**Task brief**
Look through the records below and copy each line that includes the word "plus".
______________________________
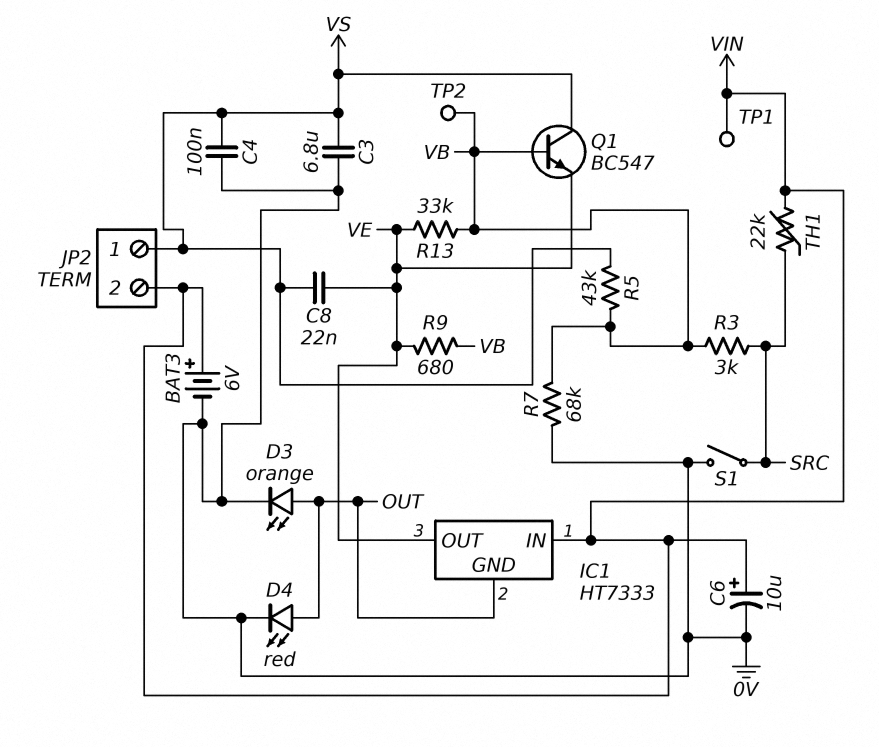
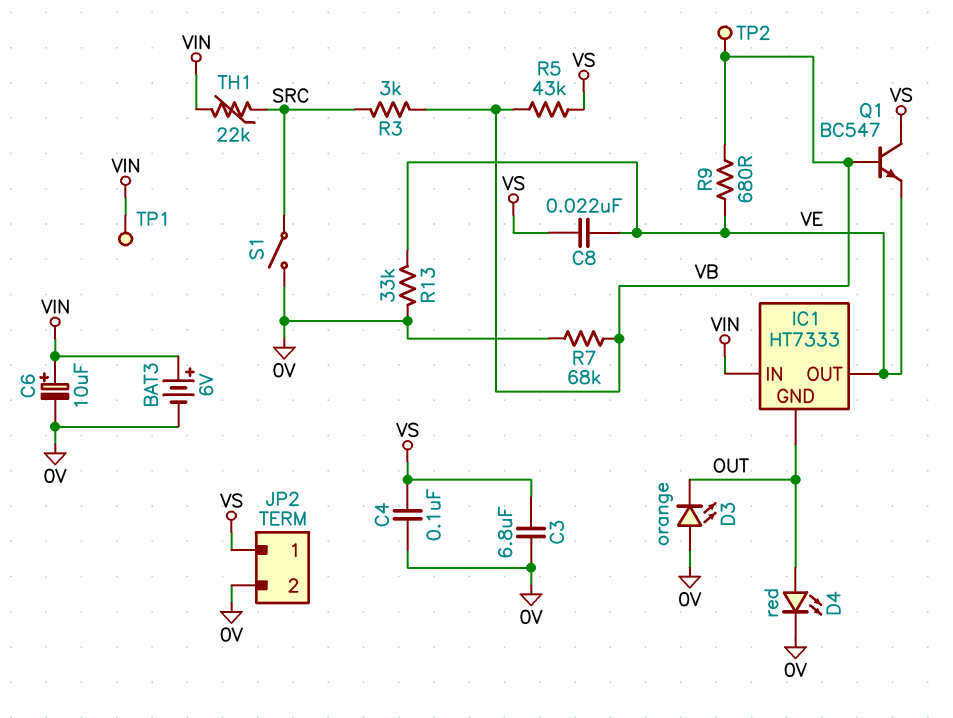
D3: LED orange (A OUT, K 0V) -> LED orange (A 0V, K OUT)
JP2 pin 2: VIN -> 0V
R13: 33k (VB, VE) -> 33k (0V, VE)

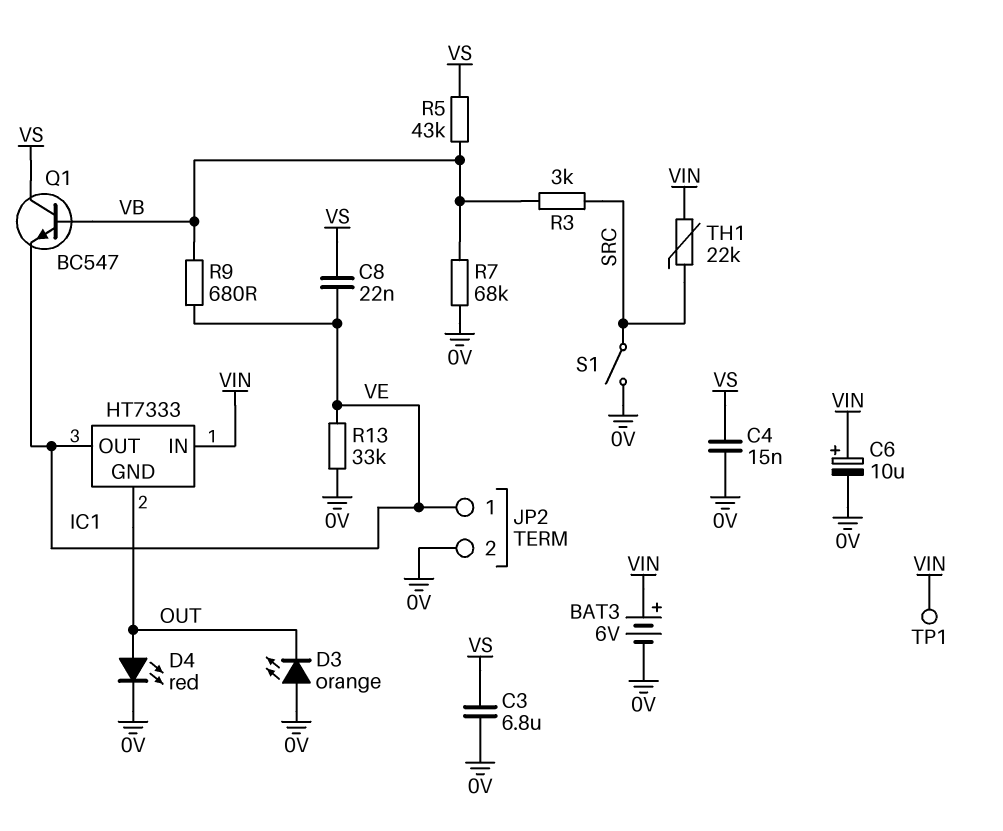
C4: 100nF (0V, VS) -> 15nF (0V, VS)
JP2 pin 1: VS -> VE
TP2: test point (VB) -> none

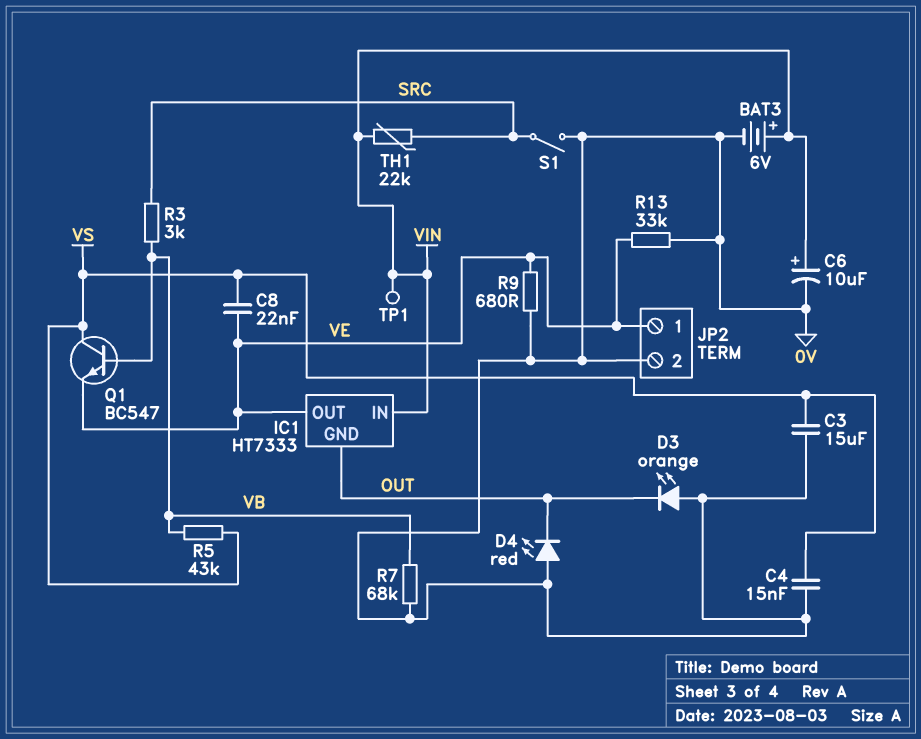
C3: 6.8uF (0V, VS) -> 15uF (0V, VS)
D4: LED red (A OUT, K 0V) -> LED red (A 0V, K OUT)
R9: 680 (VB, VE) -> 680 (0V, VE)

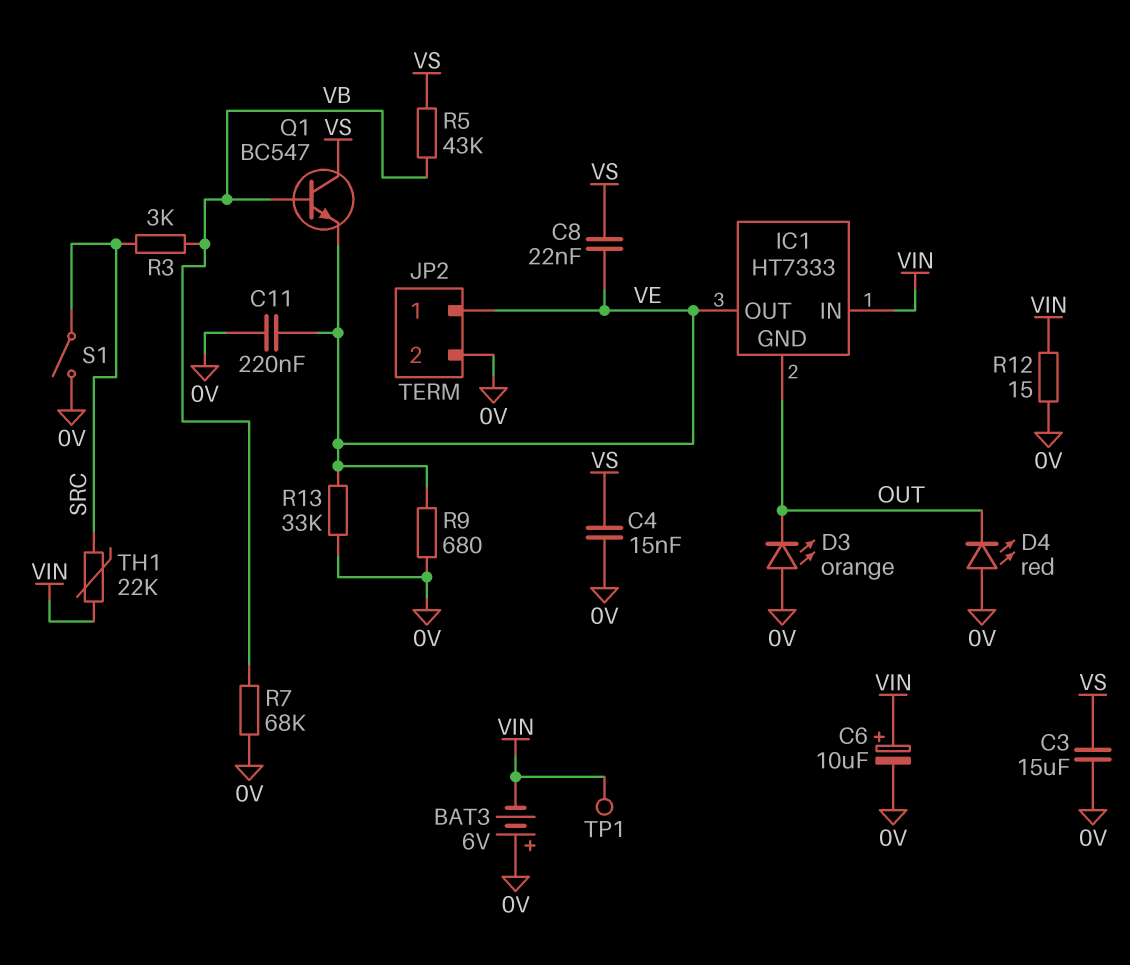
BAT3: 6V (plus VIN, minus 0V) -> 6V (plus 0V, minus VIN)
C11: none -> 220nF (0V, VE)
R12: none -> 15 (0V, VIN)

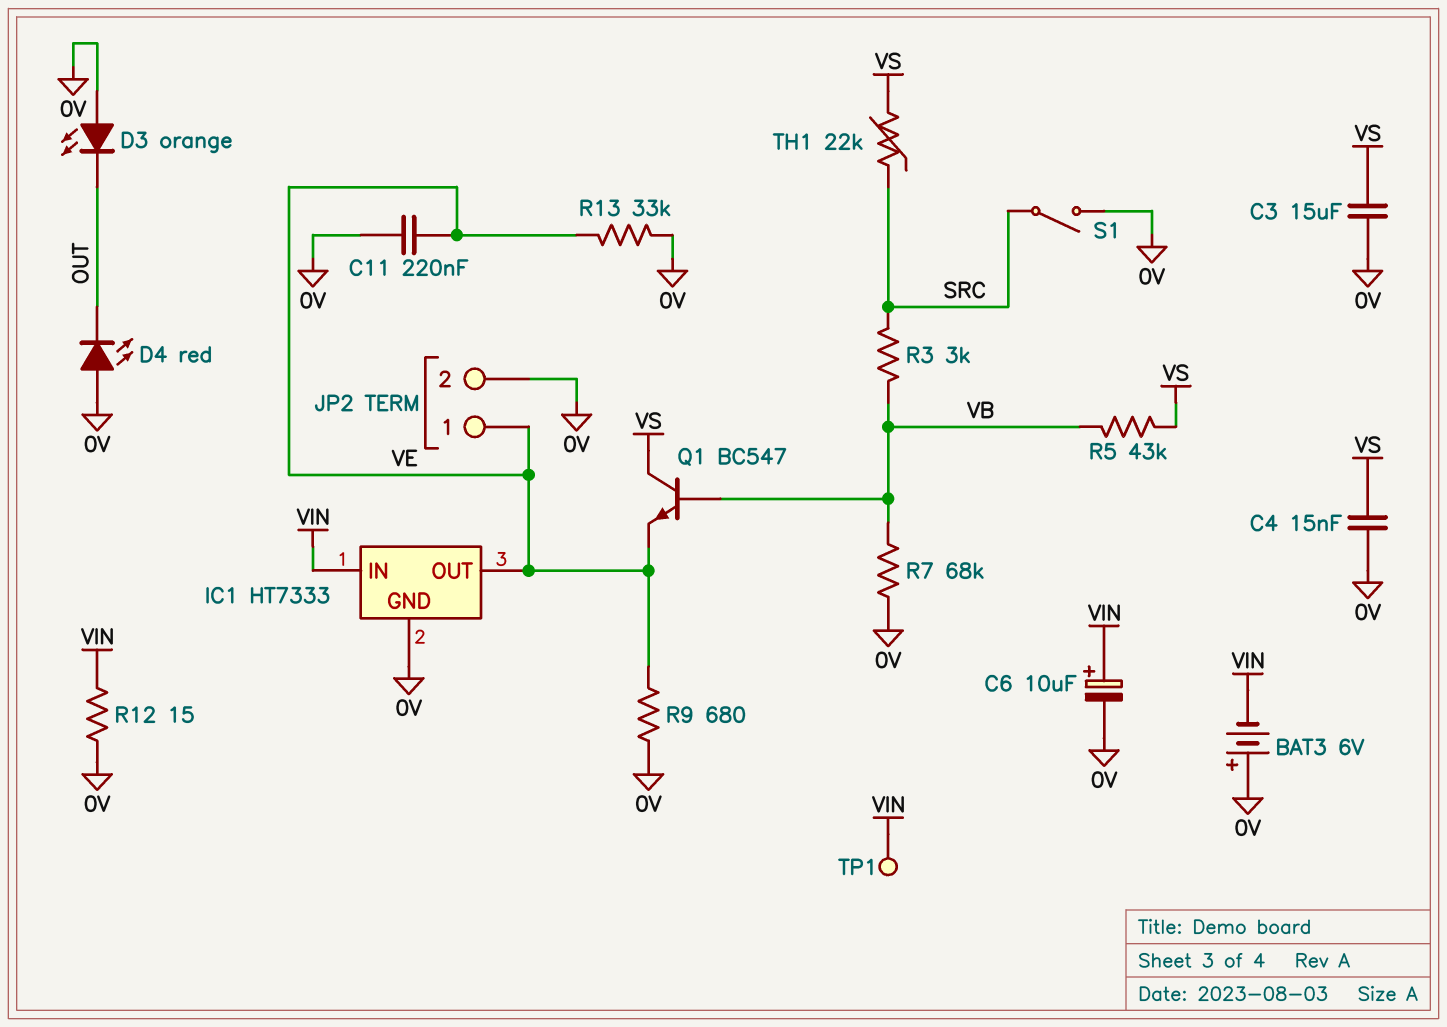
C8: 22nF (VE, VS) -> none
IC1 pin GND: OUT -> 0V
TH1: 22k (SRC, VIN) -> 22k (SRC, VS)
______________________________
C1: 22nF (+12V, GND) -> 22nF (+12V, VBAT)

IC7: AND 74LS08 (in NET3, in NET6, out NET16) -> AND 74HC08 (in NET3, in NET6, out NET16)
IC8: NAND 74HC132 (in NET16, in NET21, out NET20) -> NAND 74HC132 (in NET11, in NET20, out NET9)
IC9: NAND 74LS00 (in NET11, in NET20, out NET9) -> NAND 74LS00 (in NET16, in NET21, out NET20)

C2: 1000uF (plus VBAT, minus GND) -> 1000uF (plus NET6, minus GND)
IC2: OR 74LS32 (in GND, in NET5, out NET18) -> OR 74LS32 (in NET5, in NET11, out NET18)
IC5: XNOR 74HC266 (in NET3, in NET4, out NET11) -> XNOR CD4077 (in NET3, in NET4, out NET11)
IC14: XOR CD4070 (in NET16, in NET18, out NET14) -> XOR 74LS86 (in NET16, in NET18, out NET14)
______________________________
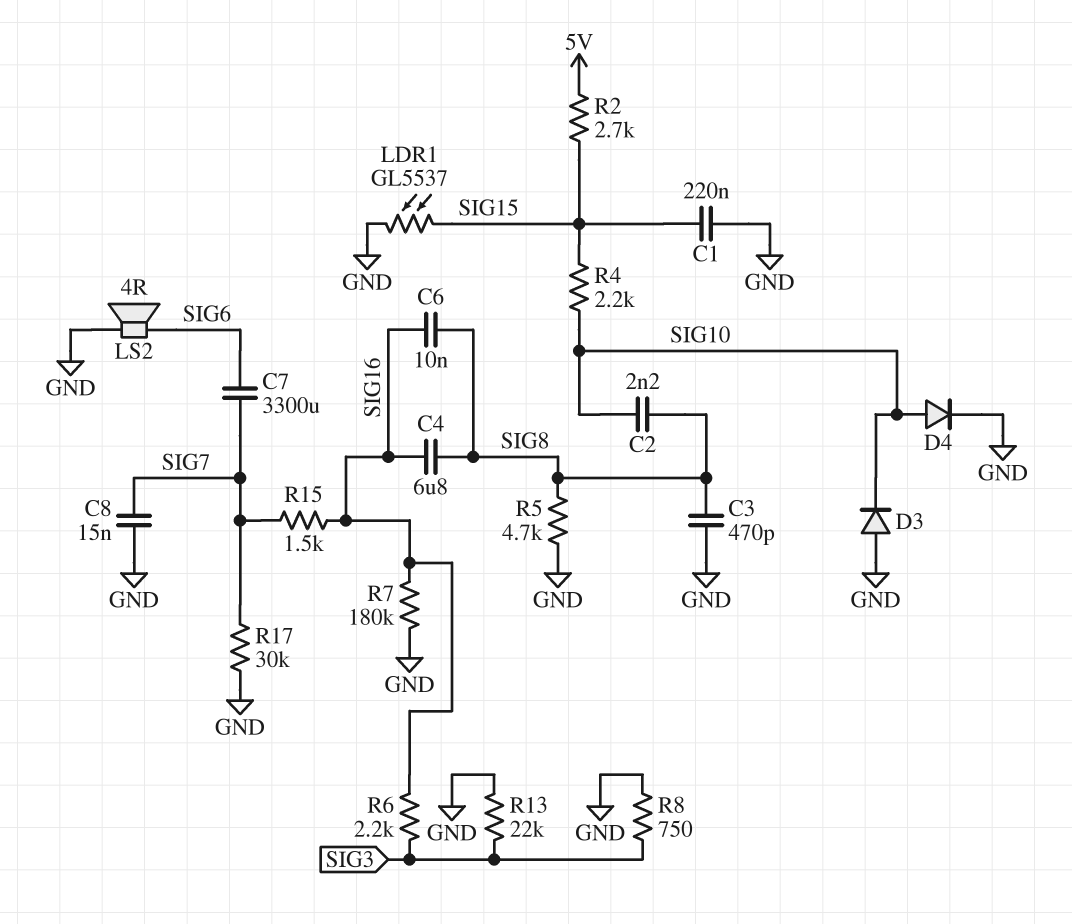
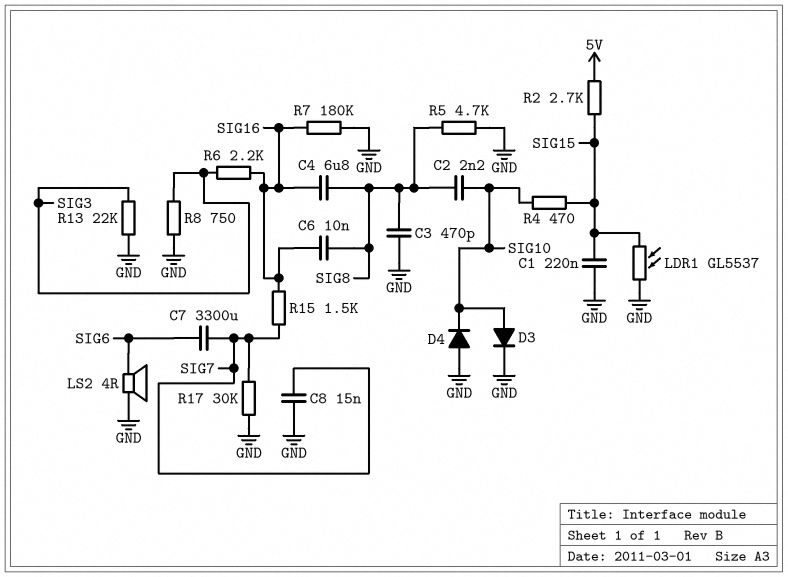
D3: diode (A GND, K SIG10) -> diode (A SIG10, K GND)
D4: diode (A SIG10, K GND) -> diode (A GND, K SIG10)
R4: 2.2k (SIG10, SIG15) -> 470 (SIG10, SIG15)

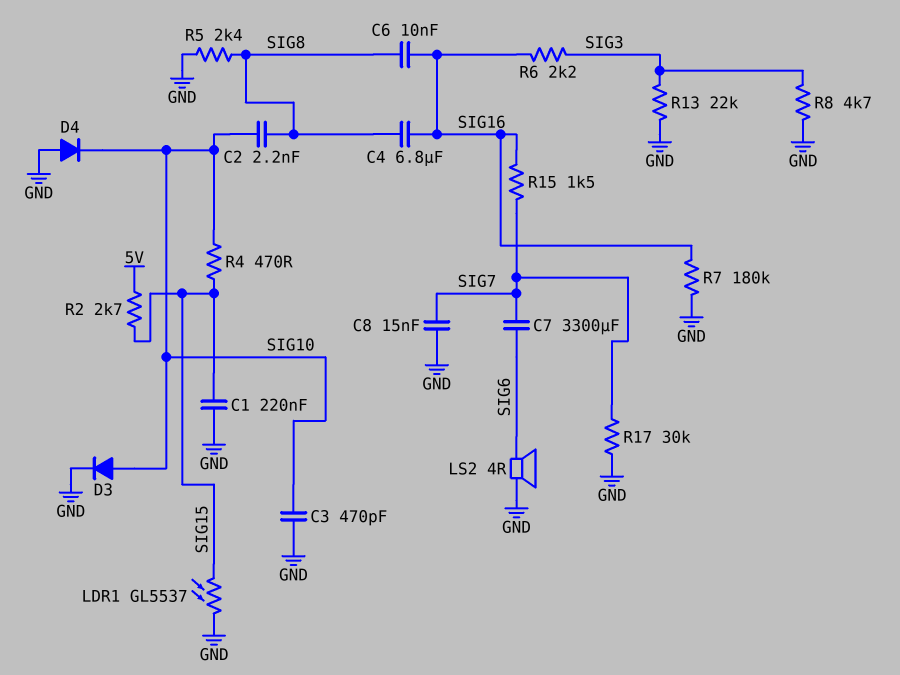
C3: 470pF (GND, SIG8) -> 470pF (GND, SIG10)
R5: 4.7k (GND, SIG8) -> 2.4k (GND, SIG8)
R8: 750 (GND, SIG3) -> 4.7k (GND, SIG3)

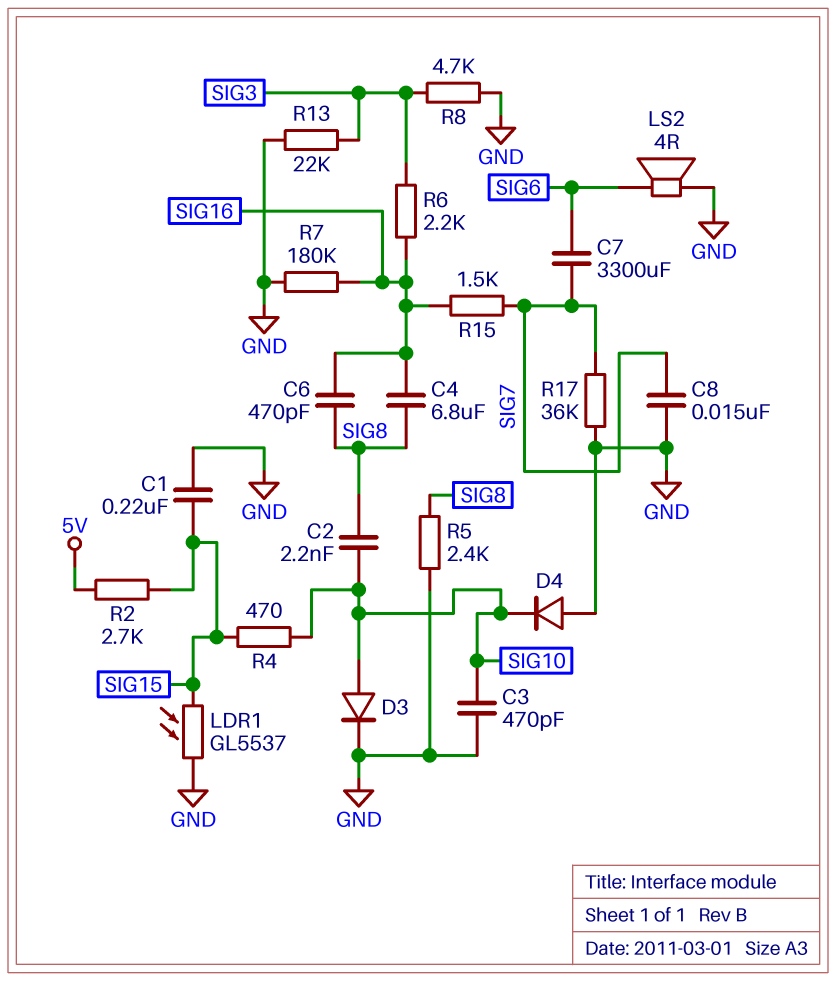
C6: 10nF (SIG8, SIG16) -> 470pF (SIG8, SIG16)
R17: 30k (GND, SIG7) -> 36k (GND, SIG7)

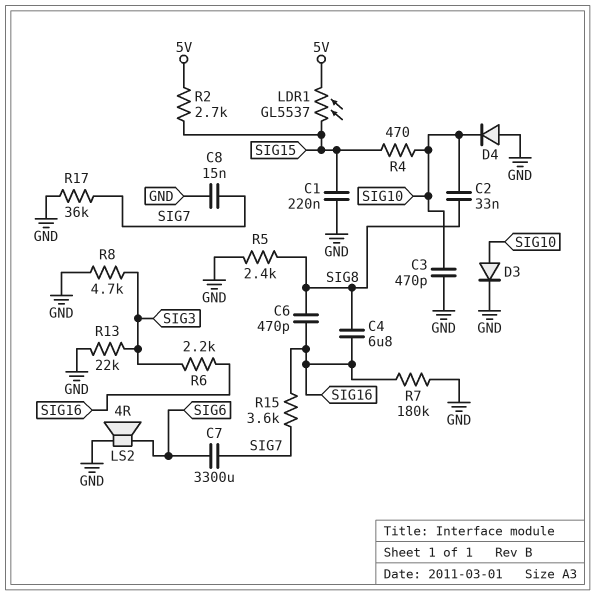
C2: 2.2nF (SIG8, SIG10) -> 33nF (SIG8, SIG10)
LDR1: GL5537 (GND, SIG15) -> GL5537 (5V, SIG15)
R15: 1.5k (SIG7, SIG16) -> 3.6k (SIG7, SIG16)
______________________________
**Solution for this exercise**
BAT3: 6V (plus VIN, minus 0V) -> 6V (plus 0V, minus VIN)
C2: 1000uF (plus VBAT, minus GND) -> 1000uF (plus NET6, minus GND)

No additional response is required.